__WHAT TO PRODUCE__: Repeat the lines from the line with "purple flashlight: 3 -> 6" to the line with "white flashlight: 5 -> 4" in the listing below, keeping both end lines and adding nothing.

__GIVEN RECORDS__:
━━━━━━━━

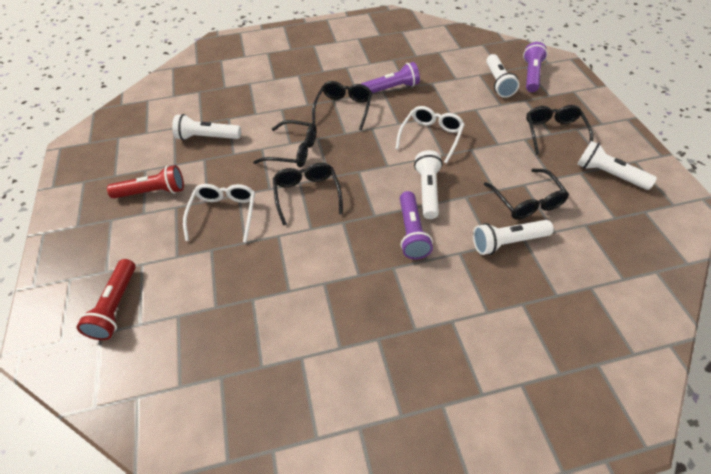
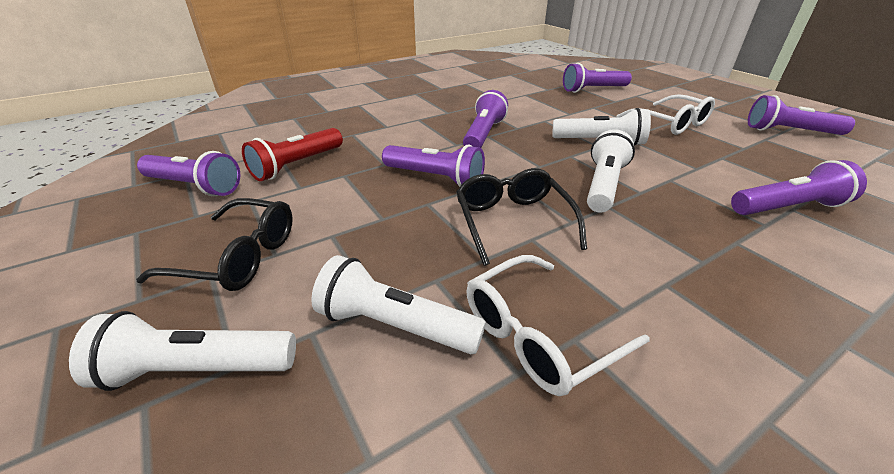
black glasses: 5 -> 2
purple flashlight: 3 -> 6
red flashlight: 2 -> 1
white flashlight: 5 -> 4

━━━━━━━━

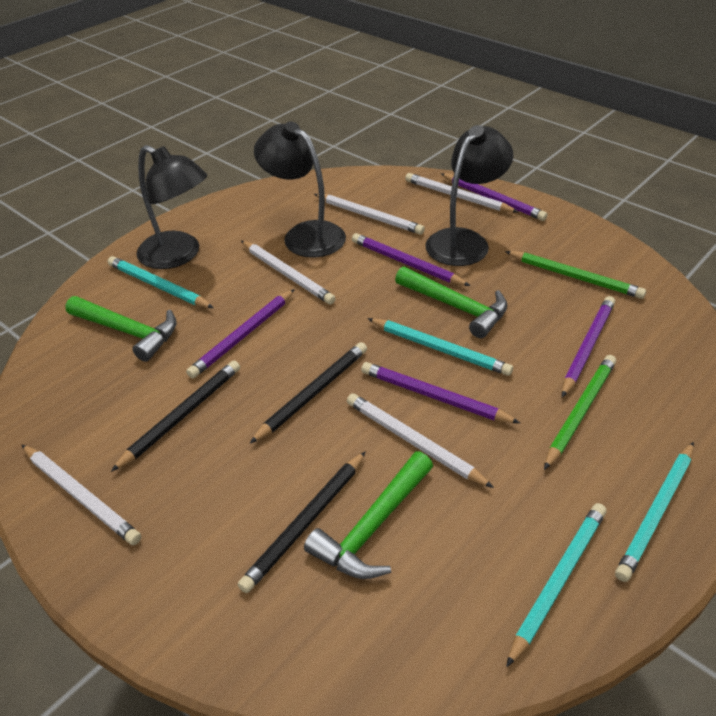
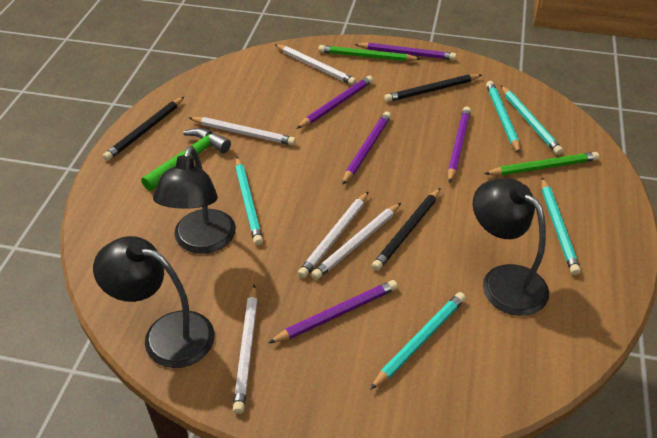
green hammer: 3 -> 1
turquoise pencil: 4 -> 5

━━━━━━━━

__FINISHED TASK__:
purple flashlight: 3 -> 6
red flashlight: 2 -> 1
white flashlight: 5 -> 4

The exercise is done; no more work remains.